> [Task requirements]:
Print verbatim the lines of the entries from the one containing "yellow phone: 1 -> 0" to the last, inclusive, and no others.

• • • • • • •

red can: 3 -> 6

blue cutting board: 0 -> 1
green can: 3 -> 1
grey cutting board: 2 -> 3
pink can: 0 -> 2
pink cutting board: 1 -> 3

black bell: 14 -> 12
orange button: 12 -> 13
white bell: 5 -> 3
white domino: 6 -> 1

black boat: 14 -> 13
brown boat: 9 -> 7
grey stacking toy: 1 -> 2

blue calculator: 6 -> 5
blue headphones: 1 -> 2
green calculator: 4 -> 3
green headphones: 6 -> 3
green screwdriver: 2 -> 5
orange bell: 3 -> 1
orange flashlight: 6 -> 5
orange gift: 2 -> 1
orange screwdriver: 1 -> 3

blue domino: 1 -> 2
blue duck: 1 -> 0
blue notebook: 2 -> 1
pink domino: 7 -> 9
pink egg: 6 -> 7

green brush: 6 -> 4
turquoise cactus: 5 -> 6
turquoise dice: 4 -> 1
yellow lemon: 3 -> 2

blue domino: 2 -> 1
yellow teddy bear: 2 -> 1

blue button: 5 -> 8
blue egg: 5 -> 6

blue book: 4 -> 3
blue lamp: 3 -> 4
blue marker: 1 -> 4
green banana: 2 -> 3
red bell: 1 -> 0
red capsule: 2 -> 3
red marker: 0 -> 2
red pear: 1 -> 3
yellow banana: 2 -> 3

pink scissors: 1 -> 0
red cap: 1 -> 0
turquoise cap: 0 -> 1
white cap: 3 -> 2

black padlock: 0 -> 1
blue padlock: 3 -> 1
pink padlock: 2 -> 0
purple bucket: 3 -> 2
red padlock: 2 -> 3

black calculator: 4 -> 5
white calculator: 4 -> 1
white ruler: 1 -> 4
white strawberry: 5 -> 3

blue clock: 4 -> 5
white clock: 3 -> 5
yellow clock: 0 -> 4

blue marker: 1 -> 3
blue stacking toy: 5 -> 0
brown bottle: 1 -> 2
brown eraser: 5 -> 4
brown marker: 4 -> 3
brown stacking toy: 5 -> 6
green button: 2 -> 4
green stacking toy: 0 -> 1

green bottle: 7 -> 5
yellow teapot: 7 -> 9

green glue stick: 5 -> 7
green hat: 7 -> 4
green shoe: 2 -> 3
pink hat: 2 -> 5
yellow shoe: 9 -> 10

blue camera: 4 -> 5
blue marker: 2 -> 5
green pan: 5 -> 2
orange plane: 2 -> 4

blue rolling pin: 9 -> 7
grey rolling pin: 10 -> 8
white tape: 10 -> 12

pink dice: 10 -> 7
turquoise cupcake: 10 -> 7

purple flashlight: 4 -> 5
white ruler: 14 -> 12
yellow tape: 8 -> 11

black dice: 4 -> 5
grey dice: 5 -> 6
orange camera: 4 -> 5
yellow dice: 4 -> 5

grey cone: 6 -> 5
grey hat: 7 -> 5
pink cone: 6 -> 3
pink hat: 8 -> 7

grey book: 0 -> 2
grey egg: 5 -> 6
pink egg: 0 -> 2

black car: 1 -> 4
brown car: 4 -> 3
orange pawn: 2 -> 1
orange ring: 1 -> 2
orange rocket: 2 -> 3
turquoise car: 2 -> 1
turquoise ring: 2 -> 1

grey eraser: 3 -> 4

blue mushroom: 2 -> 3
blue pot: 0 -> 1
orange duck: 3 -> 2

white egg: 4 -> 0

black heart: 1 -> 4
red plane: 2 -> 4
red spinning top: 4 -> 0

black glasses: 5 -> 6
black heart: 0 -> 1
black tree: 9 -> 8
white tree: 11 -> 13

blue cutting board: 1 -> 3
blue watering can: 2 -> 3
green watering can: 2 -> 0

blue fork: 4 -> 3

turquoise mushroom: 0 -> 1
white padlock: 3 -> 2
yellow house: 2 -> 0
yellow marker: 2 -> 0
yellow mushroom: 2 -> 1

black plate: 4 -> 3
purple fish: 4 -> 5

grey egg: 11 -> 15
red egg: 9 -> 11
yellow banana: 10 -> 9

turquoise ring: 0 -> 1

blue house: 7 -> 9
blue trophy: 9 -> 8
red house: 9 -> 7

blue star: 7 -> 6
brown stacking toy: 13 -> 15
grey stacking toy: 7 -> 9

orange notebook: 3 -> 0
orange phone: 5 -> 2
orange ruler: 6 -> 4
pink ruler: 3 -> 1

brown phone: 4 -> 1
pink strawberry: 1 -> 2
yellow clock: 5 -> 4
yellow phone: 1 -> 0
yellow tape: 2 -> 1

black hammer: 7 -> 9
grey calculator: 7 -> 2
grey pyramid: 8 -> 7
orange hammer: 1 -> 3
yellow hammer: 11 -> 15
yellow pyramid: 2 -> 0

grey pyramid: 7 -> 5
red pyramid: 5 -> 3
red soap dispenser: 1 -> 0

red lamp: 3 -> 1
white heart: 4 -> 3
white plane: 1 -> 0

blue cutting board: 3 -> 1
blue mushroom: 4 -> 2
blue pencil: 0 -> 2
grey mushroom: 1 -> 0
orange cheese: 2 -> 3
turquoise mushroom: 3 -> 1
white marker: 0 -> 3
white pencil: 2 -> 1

• • • • • • •

> [Task result]:
yellow phone: 1 -> 0
yellow tape: 2 -> 1

black hammer: 7 -> 9
grey calculator: 7 -> 2
grey pyramid: 8 -> 7
orange hammer: 1 -> 3
yellow hammer: 11 -> 15
yellow pyramid: 2 -> 0

grey pyramid: 7 -> 5
red pyramid: 5 -> 3
red soap dispenser: 1 -> 0

red lamp: 3 -> 1
white heart: 4 -> 3
white plane: 1 -> 0

blue cutting board: 3 -> 1
blue mushroom: 4 -> 2
blue pencil: 0 -> 2
grey mushroom: 1 -> 0
orange cheese: 2 -> 3
turquoise mushroom: 3 -> 1
white marker: 0 -> 3
white pencil: 2 -> 1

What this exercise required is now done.